> **WHAT THIS TASK INVOLVES**
Copy out, word for word, everything in the listing below from the line containing "Answer: (B)" down to the end of the listing, and leave the pictures out.

> **SUPPLIED INFORMATION**
————

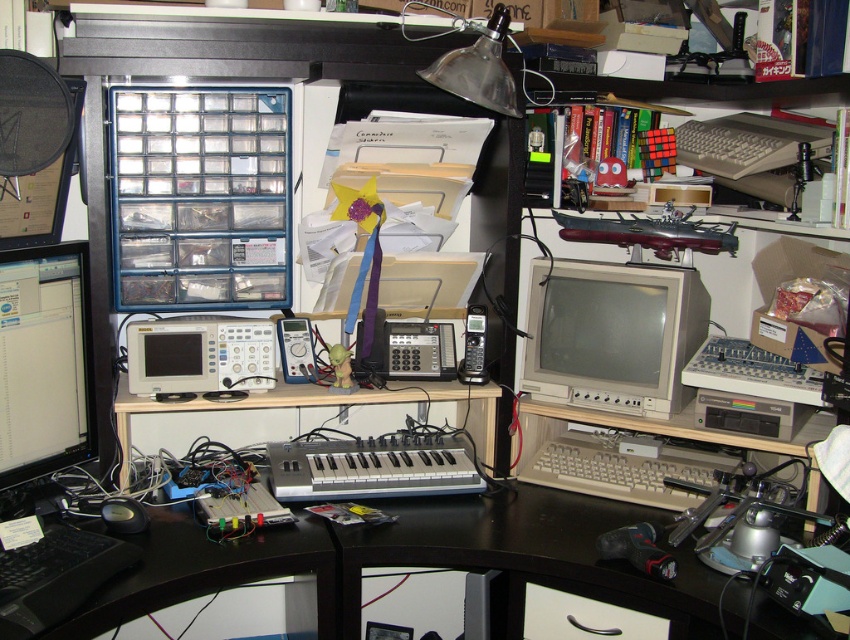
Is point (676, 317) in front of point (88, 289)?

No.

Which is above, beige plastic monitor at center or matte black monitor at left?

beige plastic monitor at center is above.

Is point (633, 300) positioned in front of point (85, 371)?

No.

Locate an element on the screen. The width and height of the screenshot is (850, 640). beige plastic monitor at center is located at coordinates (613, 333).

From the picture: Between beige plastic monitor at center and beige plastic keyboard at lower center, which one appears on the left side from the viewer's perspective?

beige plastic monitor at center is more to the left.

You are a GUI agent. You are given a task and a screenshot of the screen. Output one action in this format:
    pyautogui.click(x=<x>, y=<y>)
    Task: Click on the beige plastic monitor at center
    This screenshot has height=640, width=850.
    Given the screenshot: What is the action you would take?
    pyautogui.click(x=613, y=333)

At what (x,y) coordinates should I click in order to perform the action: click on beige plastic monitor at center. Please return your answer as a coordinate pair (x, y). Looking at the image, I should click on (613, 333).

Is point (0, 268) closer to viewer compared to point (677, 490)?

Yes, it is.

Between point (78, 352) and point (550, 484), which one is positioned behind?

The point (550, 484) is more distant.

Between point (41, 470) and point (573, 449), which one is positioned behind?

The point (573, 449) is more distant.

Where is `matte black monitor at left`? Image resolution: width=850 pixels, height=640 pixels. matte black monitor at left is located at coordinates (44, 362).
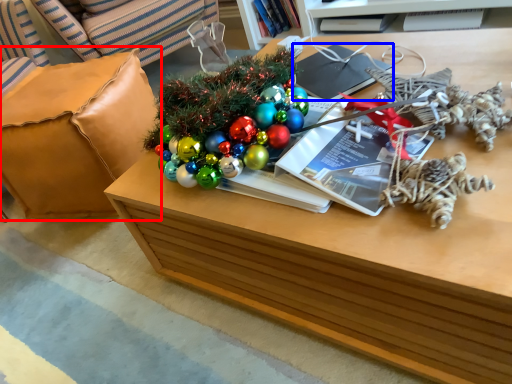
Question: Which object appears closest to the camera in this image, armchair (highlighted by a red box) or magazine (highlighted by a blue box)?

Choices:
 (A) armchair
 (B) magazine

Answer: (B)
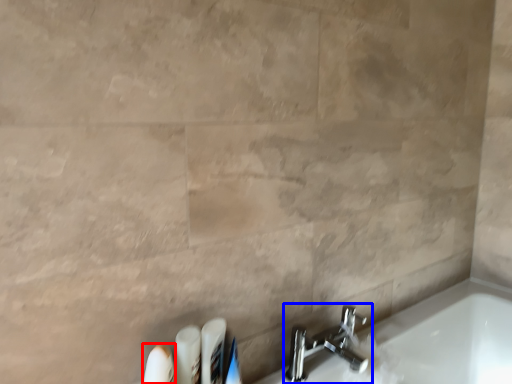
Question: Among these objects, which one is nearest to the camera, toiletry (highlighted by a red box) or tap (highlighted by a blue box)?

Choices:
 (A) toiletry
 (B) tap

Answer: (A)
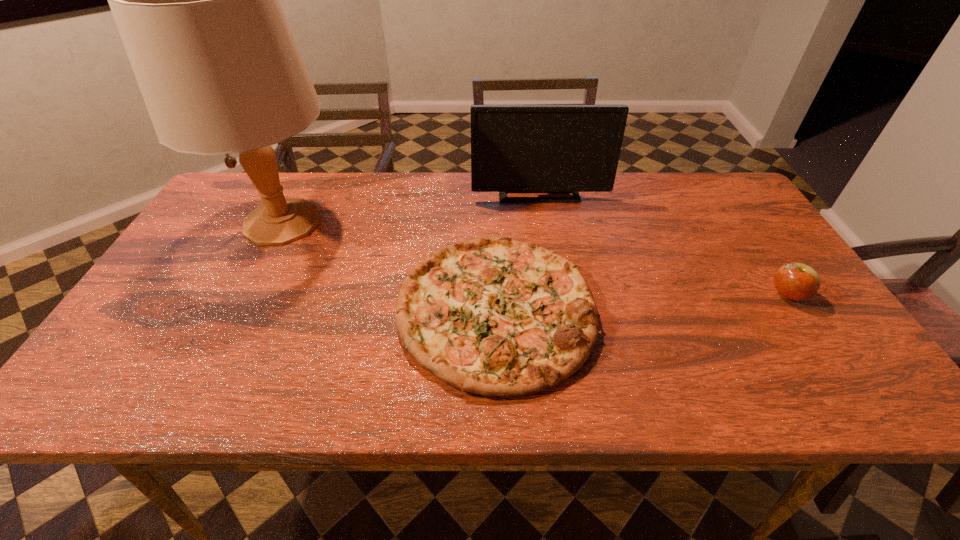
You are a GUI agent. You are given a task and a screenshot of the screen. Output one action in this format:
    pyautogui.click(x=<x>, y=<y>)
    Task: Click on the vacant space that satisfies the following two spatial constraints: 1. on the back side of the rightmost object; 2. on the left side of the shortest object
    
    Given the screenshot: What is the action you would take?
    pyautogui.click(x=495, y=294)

————

> **SOLUTION TO THIS TASK**
Answer: (B)
Question: Among these objects, which one is nearest to the camera, toiletry (highlighted by a red box) or tap (highlighted by a blue box)?

Choices:
 (A) toiletry
 (B) tap

Answer: (A)
You are a GUI agent. You are given a task and a screenshot of the screen. Output one action in this format:
    pyautogui.click(x=<x>, y=<y>)
    Task: Click on the vacant space that satisfies the following two spatial constraints: 1. on the back side of the rightmost object; 2. on the left side of the shortest object
    
    Given the screenshot: What is the action you would take?
    pyautogui.click(x=495, y=294)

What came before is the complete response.